§ **Given data**:
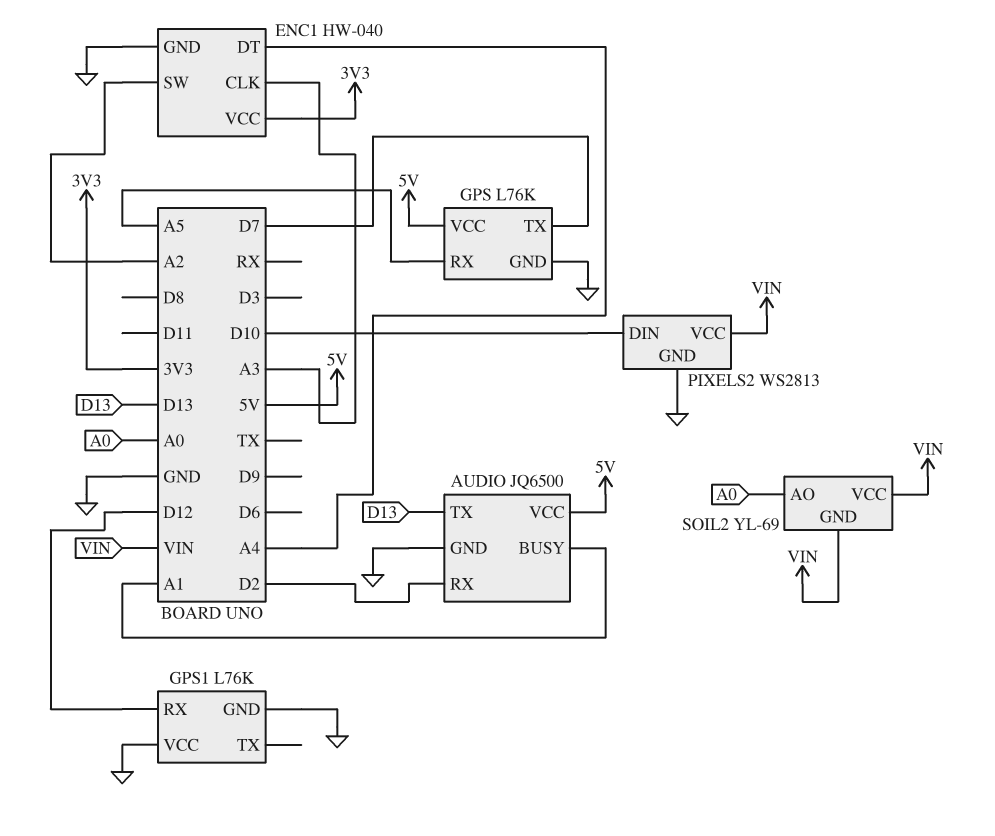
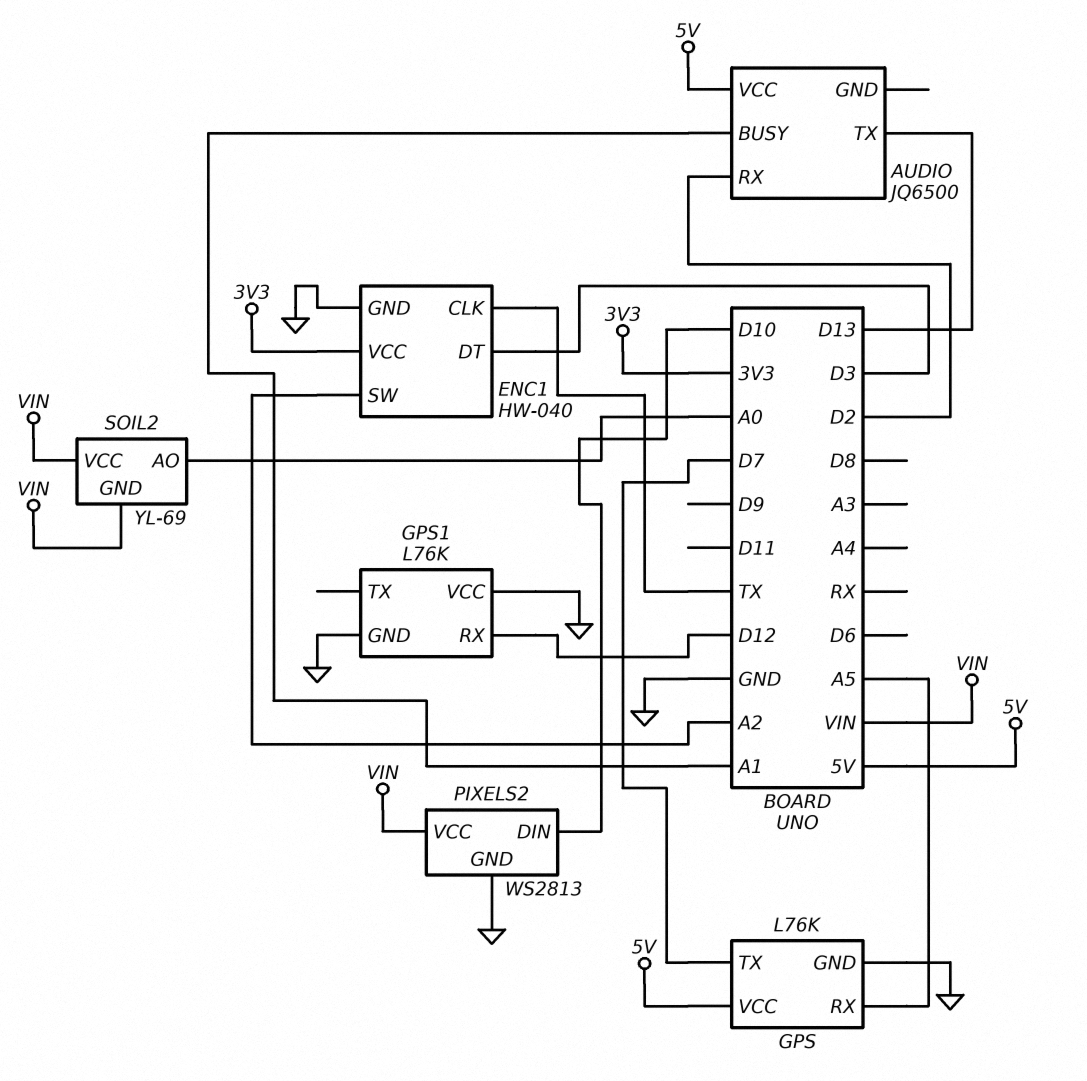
AUDIO pin GND: GND -> none
ENC1 pin CLK: A3 -> TX
ENC1 pin DT: A4 -> D3

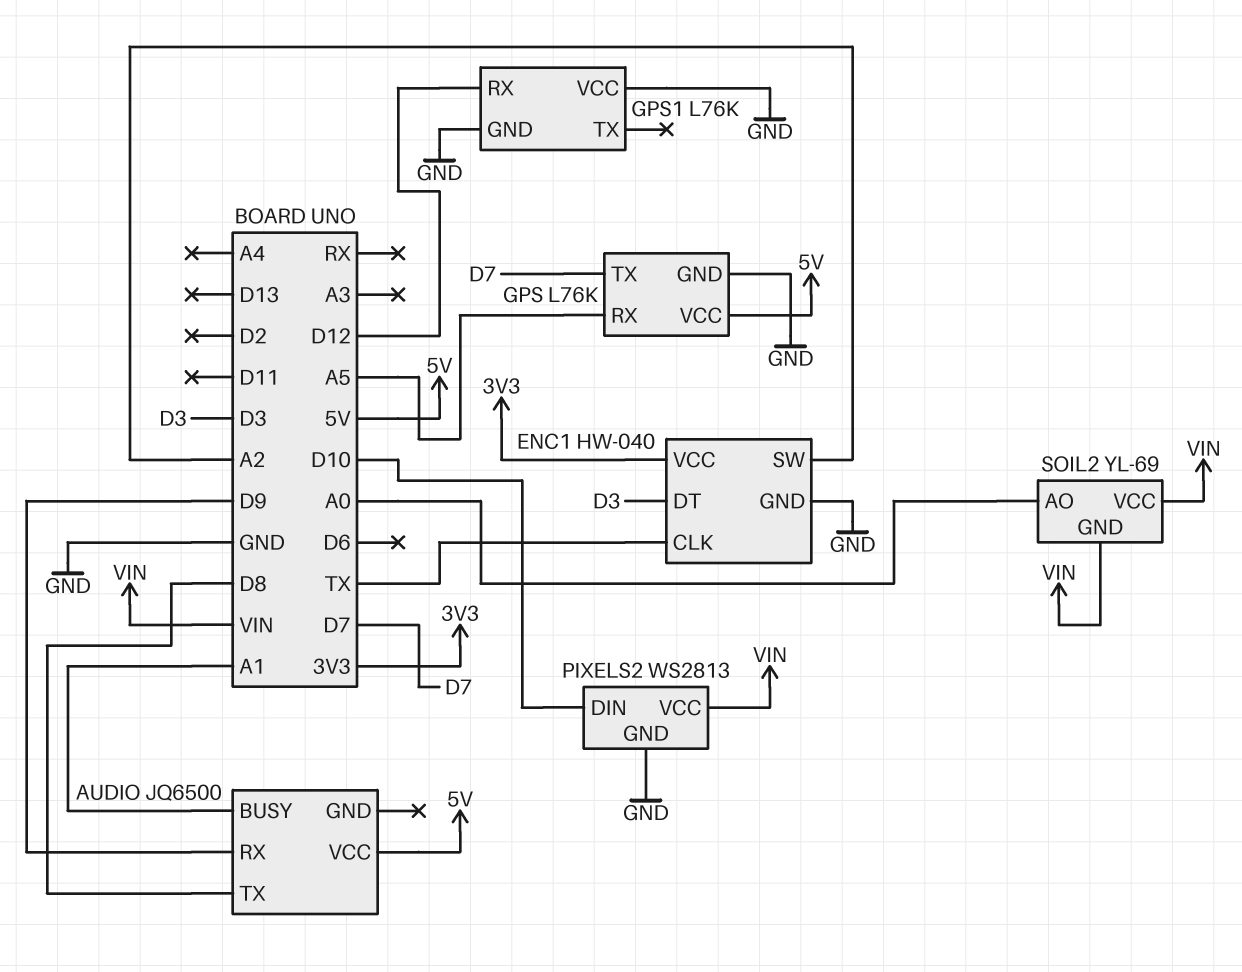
AUDIO pin RX: D2 -> D9
AUDIO pin TX: D13 -> D8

§ **Work order**:
Look through the entries and return every line where "AUDIO" appears.

§ **Written response**:
AUDIO pin GND: GND -> none
AUDIO pin RX: D2 -> D9
AUDIO pin TX: D13 -> D8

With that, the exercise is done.